Work required> Rewrite the lines of the material between the line holding "31: (439, 1143)" and the line holding "19: (510, 231)", inclusive, with "1158" swapped for "1185" and everything else left as it is.
— start of Material provided —
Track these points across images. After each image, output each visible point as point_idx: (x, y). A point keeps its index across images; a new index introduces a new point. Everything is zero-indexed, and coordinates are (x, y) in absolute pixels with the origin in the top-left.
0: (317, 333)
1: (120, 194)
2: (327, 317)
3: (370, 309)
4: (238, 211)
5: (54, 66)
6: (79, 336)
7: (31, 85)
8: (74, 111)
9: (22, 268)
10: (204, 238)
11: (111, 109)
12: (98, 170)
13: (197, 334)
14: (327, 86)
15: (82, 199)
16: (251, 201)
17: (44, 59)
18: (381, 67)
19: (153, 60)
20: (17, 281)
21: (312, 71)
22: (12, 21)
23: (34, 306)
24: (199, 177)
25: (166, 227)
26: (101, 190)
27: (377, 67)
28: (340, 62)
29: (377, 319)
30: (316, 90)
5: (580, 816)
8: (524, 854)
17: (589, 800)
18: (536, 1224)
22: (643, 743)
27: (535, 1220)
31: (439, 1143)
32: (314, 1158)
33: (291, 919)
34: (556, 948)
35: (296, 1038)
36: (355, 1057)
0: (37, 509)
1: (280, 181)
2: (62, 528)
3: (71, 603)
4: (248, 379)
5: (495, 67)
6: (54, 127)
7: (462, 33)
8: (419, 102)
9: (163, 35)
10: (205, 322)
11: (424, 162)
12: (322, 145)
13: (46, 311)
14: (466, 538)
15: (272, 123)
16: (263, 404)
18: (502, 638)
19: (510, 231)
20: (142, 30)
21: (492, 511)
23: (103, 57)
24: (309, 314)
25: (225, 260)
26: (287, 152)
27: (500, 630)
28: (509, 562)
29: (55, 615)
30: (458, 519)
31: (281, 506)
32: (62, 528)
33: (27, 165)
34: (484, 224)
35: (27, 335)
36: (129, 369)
— end of Material provided —
Full response>
31: (439, 1143)
32: (314, 1185)
33: (291, 919)
34: (556, 948)
35: (296, 1038)
36: (355, 1057)
0: (37, 509)
1: (280, 181)
2: (62, 528)
3: (71, 603)
4: (248, 379)
5: (495, 67)
6: (54, 127)
7: (462, 33)
8: (419, 102)
9: (163, 35)
10: (205, 322)
11: (424, 162)
12: (322, 145)
13: (46, 311)
14: (466, 538)
15: (272, 123)
16: (263, 404)
18: (502, 638)
19: (510, 231)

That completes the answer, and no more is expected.